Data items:
******
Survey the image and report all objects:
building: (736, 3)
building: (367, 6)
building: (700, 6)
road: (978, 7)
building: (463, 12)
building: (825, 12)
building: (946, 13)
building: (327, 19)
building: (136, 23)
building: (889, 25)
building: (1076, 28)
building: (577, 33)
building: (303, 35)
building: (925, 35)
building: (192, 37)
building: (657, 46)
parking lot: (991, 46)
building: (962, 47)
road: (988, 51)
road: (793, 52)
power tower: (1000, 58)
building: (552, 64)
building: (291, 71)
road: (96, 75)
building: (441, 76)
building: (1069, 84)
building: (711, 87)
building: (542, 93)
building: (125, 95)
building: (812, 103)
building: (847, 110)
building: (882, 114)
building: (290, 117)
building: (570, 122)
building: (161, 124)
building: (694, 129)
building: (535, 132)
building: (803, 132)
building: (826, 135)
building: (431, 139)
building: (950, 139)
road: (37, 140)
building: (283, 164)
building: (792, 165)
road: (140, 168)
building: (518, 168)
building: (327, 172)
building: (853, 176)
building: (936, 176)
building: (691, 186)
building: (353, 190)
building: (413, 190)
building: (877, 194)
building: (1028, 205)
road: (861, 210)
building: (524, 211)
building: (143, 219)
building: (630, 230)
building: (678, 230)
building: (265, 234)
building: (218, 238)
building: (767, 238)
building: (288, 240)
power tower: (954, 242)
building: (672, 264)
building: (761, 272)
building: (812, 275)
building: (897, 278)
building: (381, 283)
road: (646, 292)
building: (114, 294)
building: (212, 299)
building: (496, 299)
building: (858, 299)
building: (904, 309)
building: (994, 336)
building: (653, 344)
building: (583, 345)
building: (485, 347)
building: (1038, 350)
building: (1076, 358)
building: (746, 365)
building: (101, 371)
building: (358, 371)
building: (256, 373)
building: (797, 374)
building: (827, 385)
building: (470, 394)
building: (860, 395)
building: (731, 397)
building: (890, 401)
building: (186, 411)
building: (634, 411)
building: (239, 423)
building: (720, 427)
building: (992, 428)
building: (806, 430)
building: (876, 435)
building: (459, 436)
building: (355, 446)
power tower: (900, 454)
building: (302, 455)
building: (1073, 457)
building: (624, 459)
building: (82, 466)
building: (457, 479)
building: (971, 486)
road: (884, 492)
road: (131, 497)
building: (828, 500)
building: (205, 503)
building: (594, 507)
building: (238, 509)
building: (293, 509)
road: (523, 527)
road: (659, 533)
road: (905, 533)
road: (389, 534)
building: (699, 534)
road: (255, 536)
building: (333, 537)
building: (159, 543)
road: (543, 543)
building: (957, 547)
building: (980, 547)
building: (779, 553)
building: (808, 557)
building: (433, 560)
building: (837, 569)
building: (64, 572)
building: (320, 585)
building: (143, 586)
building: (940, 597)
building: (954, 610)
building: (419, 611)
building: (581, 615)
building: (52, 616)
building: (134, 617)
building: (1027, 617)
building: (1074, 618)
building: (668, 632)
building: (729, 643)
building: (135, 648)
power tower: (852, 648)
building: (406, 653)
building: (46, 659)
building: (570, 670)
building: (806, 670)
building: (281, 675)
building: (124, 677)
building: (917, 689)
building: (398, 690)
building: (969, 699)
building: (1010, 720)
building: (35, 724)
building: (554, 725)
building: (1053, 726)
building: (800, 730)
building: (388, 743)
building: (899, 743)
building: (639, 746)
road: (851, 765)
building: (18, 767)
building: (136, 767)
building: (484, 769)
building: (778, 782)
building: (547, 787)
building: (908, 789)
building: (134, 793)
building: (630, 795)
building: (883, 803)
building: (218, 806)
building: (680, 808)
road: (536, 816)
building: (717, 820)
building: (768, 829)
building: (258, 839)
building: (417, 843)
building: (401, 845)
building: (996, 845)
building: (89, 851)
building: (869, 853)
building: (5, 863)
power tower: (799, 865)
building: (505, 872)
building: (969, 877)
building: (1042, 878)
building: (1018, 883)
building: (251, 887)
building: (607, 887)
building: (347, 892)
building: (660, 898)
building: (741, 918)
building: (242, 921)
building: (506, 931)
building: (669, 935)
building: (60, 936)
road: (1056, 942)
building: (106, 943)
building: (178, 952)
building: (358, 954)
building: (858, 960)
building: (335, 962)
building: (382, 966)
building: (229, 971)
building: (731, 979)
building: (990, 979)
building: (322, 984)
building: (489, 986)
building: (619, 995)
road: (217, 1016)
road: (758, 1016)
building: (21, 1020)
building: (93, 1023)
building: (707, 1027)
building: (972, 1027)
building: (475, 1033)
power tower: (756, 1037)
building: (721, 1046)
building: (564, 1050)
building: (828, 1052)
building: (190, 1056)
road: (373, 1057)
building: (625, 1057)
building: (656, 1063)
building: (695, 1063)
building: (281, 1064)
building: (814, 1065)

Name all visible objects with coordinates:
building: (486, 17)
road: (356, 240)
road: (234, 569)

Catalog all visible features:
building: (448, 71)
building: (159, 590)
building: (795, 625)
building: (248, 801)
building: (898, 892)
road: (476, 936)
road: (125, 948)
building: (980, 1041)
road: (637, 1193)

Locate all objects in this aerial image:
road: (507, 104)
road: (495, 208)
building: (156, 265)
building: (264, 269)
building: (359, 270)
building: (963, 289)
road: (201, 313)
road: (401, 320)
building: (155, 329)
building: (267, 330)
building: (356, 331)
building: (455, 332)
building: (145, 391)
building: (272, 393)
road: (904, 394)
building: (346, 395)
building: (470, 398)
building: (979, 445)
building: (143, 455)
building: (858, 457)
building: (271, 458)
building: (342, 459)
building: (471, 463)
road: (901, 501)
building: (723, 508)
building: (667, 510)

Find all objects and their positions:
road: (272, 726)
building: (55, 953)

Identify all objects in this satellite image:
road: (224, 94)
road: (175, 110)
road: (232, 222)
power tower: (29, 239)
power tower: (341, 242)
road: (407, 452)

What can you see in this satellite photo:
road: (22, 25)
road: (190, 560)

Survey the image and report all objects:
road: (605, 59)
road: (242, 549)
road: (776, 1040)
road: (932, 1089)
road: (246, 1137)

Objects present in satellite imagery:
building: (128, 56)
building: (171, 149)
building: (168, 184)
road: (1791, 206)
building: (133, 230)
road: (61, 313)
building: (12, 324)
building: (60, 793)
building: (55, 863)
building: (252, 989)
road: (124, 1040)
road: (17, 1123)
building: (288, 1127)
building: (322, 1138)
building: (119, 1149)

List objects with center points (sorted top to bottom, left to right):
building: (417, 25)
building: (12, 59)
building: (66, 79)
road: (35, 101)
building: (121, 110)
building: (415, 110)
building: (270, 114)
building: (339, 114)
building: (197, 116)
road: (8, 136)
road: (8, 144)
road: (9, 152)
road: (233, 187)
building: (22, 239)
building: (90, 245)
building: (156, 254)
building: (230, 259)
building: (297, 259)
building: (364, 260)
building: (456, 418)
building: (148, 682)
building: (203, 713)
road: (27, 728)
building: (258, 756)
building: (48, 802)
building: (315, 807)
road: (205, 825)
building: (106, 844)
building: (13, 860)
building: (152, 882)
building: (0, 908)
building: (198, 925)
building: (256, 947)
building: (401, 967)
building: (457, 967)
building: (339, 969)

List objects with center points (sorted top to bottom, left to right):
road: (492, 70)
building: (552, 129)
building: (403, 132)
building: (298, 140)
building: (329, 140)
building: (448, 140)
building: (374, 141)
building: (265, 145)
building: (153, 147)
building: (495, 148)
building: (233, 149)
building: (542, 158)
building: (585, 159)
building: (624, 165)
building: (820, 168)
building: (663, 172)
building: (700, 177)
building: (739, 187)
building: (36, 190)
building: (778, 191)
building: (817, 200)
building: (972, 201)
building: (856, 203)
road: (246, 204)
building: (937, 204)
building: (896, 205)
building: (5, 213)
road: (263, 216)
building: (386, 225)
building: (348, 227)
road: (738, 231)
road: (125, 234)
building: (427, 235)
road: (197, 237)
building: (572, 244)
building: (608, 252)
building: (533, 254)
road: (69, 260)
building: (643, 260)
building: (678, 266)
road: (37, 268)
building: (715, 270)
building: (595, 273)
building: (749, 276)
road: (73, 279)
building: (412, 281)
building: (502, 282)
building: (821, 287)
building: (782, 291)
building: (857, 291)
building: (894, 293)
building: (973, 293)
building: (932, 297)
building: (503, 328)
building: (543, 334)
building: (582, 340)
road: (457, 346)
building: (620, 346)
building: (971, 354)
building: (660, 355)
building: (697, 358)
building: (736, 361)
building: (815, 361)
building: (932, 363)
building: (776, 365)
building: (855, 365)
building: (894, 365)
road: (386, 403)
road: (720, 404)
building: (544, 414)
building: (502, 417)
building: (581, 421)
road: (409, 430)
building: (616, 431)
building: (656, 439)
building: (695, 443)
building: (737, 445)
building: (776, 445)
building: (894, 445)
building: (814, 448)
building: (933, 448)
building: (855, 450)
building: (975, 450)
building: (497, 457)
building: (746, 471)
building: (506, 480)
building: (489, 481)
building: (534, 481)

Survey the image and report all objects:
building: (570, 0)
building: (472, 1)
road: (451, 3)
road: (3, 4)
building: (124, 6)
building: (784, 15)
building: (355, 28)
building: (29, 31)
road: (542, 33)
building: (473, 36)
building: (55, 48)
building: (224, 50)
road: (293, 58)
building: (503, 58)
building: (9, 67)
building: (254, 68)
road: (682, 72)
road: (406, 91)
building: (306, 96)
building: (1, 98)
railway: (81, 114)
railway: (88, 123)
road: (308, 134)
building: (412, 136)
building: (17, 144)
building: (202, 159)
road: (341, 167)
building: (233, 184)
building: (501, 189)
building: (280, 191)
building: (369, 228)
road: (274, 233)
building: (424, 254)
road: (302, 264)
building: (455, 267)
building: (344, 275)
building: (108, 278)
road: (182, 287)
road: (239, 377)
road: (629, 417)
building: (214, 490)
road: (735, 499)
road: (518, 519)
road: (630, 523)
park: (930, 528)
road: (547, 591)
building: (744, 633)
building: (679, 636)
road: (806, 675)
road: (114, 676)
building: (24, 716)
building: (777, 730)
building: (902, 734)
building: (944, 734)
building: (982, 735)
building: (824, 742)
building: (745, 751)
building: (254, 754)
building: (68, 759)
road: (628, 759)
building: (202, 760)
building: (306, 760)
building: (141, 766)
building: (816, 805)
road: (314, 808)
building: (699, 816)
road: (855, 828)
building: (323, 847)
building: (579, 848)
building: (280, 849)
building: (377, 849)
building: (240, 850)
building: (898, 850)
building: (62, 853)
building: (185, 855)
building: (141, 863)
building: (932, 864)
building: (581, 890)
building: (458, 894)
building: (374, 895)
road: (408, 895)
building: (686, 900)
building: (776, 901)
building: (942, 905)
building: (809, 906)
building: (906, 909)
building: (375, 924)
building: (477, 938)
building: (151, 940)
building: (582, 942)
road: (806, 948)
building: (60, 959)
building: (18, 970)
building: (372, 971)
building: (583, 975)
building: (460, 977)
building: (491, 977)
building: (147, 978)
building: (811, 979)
******
Show, from the entries above, every line that includes the string "satellite".

■ **Task response**:
Identify all objects in this satellite image:
What can you see in this satellite photo:
Objects present in satellite imagery:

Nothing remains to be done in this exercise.